EXERCISE OBJECTIVE: No pictures, please. Output the lines from the start of the data through the line that contains "none -> white brick H7 level 1", both included, exactly as they stand.
════════════════
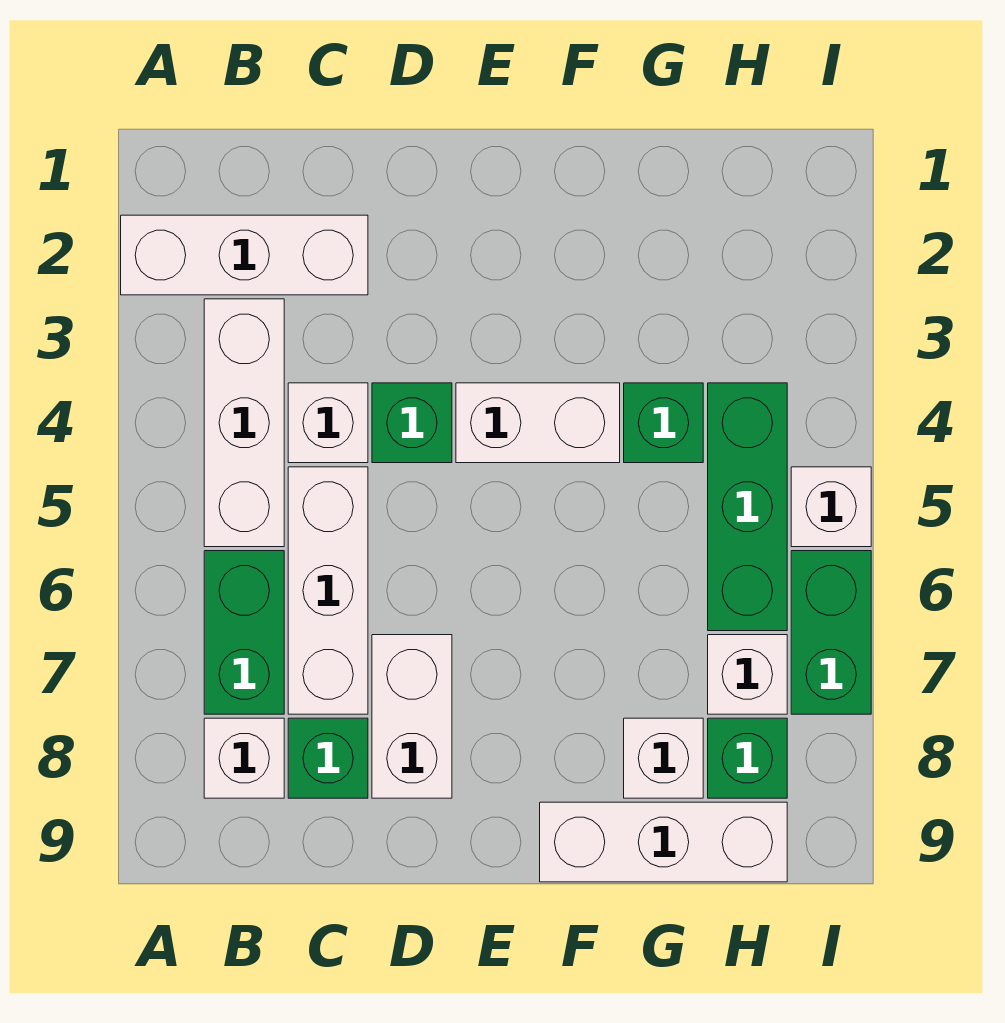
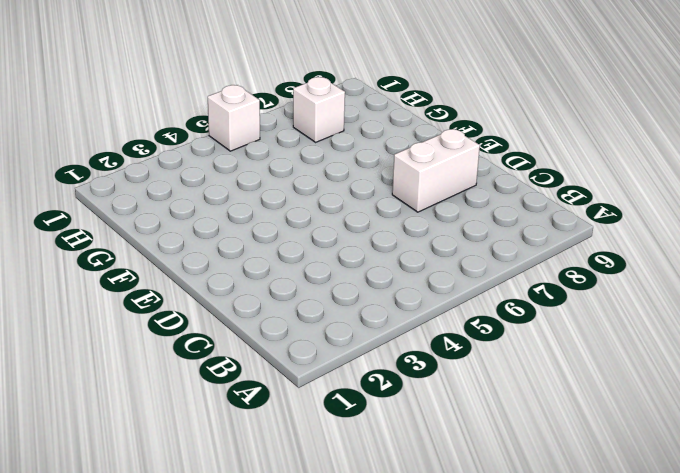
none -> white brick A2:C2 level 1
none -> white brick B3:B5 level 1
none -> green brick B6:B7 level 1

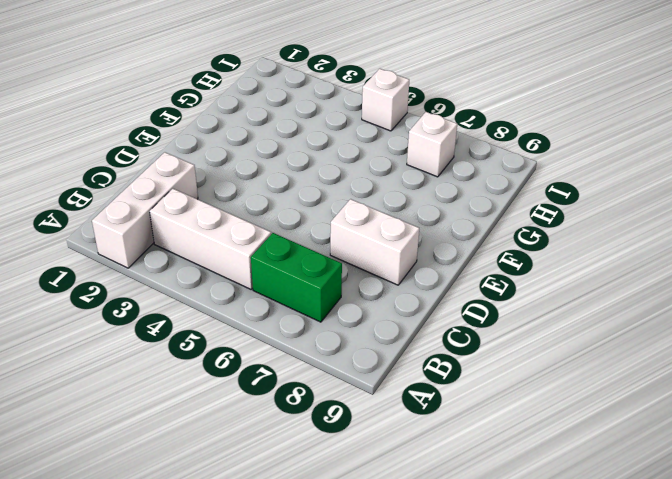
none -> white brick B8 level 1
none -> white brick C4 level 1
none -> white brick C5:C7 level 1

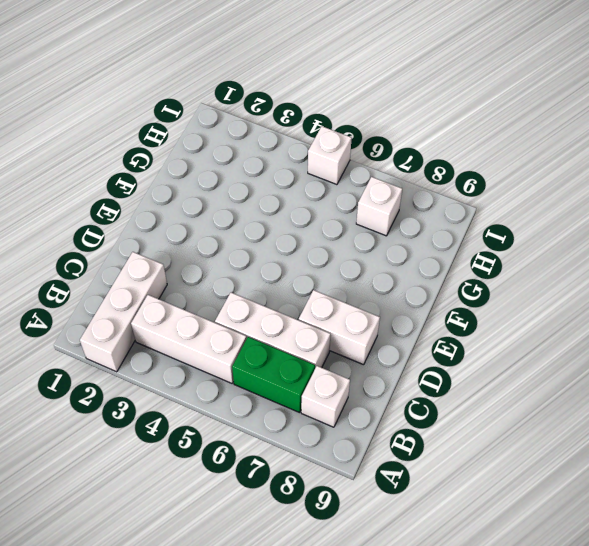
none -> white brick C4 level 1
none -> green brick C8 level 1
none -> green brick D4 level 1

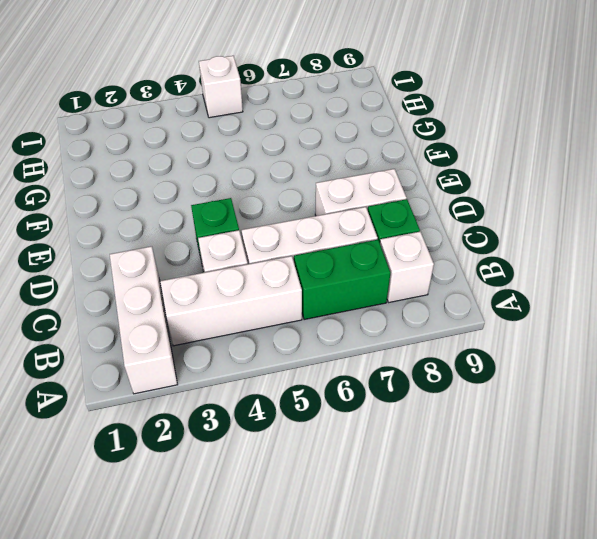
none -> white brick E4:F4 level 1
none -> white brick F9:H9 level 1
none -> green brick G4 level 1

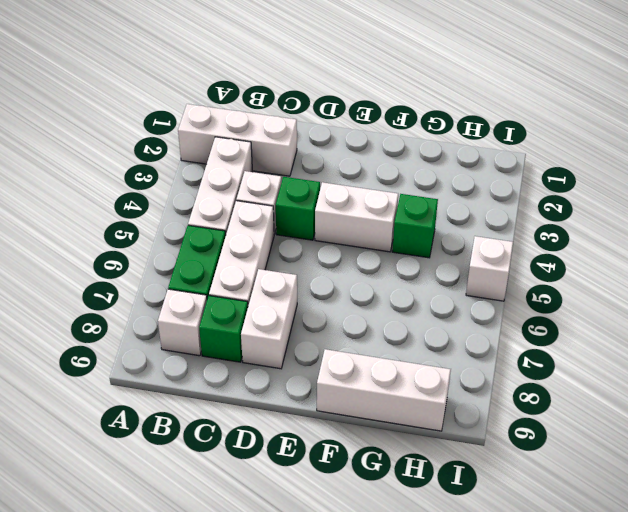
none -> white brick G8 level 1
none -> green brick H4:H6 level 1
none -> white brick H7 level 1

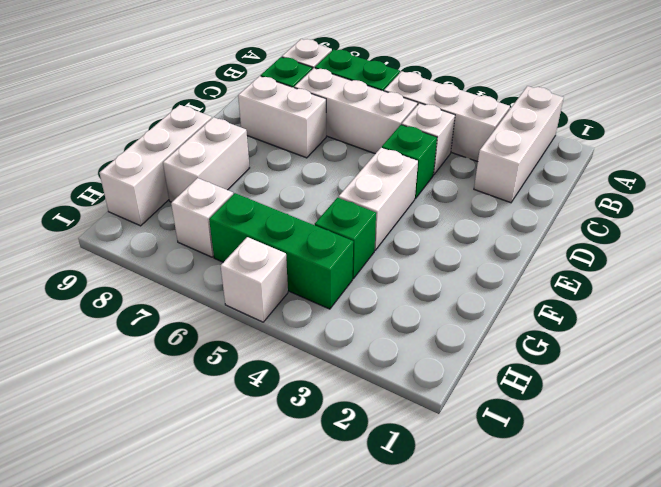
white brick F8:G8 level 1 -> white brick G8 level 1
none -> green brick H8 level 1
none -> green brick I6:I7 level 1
════════════════
RESULT FOR THIS TASK:
none -> white brick A2:C2 level 1
none -> white brick B3:B5 level 1
none -> green brick B6:B7 level 1

none -> white brick B8 level 1
none -> white brick C4 level 1
none -> white brick C5:C7 level 1

none -> white brick C4 level 1
none -> green brick C8 level 1
none -> green brick D4 level 1

none -> white brick E4:F4 level 1
none -> white brick F9:H9 level 1
none -> green brick G4 level 1

none -> white brick G8 level 1
none -> green brick H4:H6 level 1
none -> white brick H7 level 1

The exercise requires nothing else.